* _Input data_
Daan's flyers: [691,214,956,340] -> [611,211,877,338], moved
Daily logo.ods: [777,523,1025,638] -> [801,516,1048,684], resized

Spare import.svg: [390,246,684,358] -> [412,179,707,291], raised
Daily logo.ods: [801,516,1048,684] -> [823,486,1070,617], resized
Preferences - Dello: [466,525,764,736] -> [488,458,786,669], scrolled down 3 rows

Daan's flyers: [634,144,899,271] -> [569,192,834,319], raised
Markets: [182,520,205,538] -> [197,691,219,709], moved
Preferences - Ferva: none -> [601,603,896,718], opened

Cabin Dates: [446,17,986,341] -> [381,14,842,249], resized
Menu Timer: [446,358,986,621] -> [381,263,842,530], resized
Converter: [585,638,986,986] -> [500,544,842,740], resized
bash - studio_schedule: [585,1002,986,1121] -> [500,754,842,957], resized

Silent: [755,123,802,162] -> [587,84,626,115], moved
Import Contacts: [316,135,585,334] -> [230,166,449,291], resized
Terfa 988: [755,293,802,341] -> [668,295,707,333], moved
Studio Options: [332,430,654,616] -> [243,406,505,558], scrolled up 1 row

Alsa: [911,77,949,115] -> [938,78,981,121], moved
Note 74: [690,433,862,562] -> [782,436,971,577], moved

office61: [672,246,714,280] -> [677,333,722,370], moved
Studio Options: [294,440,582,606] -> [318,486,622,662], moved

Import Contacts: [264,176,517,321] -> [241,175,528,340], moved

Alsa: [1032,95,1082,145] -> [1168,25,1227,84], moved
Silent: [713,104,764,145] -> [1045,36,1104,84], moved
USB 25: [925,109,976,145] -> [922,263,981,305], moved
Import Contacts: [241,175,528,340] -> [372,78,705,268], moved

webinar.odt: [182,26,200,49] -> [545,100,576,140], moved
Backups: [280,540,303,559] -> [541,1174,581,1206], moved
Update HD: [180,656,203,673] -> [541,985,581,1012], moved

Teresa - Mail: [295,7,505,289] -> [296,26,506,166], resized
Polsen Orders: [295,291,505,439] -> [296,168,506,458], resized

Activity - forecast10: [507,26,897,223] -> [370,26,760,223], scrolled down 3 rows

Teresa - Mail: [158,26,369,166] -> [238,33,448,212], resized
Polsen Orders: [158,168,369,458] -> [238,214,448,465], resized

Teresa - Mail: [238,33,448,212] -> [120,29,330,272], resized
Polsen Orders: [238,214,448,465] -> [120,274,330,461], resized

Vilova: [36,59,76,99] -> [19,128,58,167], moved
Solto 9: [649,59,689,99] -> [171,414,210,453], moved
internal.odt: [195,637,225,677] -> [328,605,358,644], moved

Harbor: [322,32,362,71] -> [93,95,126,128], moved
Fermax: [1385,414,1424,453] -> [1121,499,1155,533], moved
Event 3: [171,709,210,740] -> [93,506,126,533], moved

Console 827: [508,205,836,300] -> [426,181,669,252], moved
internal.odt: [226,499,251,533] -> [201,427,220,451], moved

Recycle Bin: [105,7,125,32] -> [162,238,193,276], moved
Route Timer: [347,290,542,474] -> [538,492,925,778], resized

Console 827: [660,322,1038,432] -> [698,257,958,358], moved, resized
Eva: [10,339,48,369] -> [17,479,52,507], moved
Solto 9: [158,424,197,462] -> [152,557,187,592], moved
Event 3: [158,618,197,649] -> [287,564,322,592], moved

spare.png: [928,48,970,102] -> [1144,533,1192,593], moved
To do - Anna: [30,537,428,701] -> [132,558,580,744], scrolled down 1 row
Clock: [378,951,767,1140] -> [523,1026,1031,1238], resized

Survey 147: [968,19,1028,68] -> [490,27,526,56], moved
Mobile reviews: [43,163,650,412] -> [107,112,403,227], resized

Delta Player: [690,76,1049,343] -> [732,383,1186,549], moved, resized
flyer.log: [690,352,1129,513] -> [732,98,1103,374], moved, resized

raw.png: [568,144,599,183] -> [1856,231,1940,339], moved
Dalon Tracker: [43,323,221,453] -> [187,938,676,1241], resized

* _What you should do_
Throughout the data above, report every line that contains the string "Console".

* _Reply_
Console 827: [508,205,836,300] -> [426,181,669,252], moved
Console 827: [660,322,1038,432] -> [698,257,958,358], moved, resized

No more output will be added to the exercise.